* _WHAT THIS TASK INVOLVES_: Please copy the records exactly as they appear, with all pictures left out.

LISTED ENTRIES Block Start

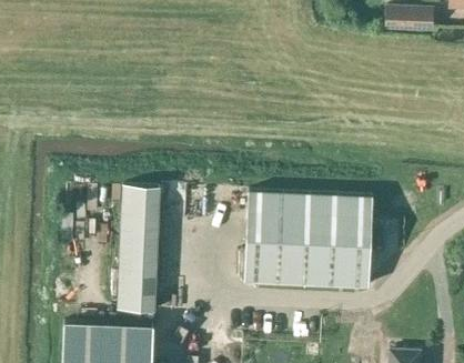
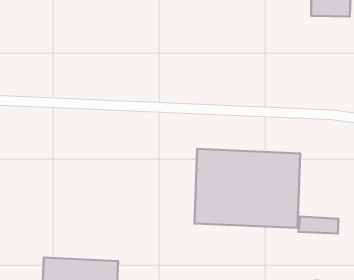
building: [119,185,161,312] -> none
building: none -> [299,217,338,234]

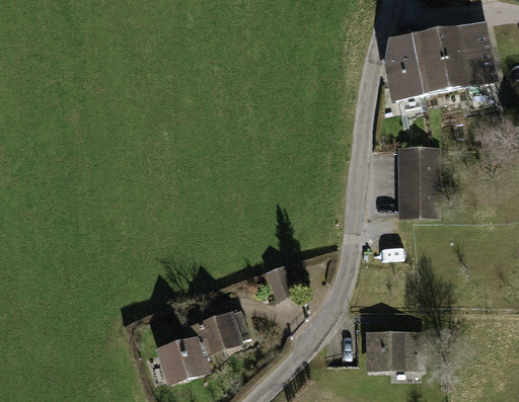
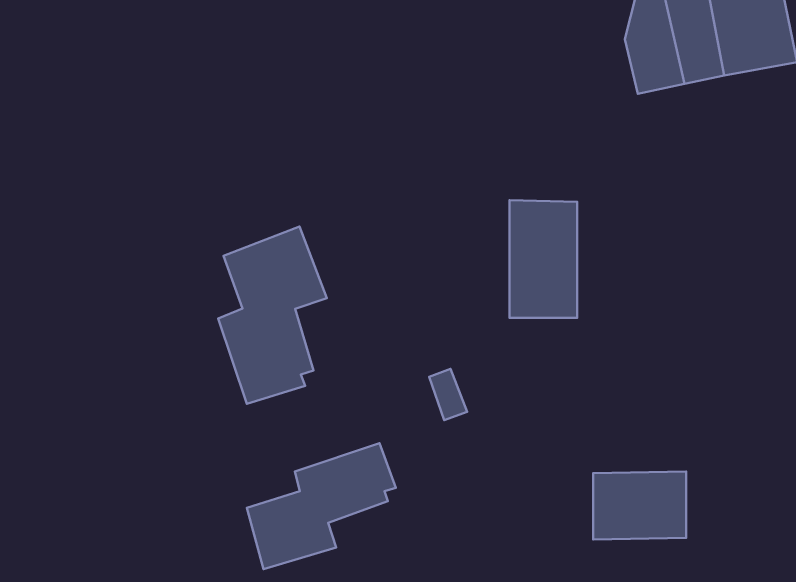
building: [398,144,440,216] -> [509,200,577,318]
building: none -> [218,227,327,404]

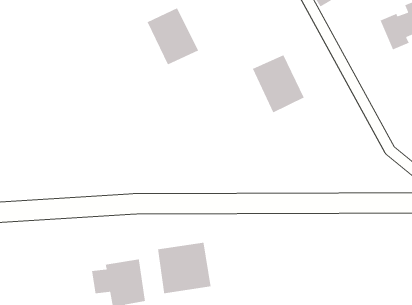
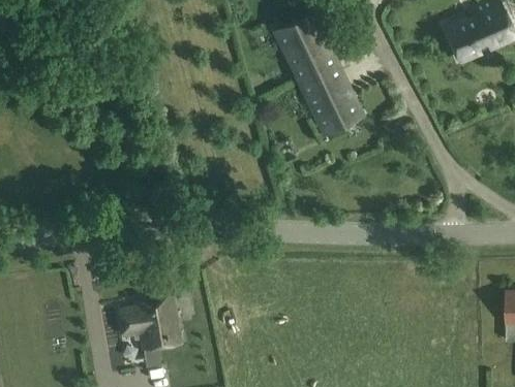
building: [146,7,199,66] -> [276,17,336,83]
building: [157,242,211,294] -> none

LISTED ENTRIES Block End

* _SOLUTION TO THE EXERCISE_:
building: [119,185,161,312] -> none
building: none -> [299,217,338,234]

building: [398,144,440,216] -> [509,200,577,318]
building: none -> [218,227,327,404]

building: [146,7,199,66] -> [276,17,336,83]
building: [157,242,211,294] -> none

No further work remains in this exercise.